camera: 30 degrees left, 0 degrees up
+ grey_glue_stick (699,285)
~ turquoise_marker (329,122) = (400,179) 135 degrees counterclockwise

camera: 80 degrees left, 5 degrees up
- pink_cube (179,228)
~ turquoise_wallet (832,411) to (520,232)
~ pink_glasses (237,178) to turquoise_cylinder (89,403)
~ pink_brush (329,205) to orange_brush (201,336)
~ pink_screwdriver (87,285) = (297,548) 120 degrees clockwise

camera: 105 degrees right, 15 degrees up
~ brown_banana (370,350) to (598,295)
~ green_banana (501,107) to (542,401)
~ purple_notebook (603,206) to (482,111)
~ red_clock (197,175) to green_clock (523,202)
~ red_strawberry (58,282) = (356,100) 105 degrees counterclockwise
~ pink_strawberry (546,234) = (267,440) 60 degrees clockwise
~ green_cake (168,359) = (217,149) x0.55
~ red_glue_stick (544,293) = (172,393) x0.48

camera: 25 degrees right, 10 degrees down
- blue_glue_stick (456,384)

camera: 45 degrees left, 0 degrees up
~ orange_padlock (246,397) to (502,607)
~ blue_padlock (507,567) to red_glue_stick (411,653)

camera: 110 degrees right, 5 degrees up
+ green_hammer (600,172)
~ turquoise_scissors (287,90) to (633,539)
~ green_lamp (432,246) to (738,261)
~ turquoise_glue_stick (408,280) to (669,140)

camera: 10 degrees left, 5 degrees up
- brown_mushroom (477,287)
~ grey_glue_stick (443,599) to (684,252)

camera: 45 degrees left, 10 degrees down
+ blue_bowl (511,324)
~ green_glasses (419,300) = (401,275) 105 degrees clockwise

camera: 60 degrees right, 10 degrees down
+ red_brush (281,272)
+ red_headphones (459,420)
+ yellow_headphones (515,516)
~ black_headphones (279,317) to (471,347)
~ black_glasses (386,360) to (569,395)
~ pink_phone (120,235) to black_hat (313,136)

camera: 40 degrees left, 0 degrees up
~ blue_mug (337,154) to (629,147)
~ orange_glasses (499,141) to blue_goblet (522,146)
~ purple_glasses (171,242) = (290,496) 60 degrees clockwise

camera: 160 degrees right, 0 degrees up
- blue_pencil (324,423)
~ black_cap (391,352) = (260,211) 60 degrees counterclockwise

════

Restate precisely, and with nothing added, the lines from the one with "(279,317) to (471,347)" through the final line of the material.

~ black_headphones (279,317) to (471,347)
~ black_glasses (386,360) to (569,395)
~ pink_phone (120,235) to black_hat (313,136)

camera: 40 degrees left, 0 degrees up
~ blue_mug (337,154) to (629,147)
~ orange_glasses (499,141) to blue_goblet (522,146)
~ purple_glasses (171,242) = (290,496) 60 degrees clockwise

camera: 160 degrees right, 0 degrees up
- blue_pencil (324,423)
~ black_cap (391,352) = (260,211) 60 degrees counterclockwise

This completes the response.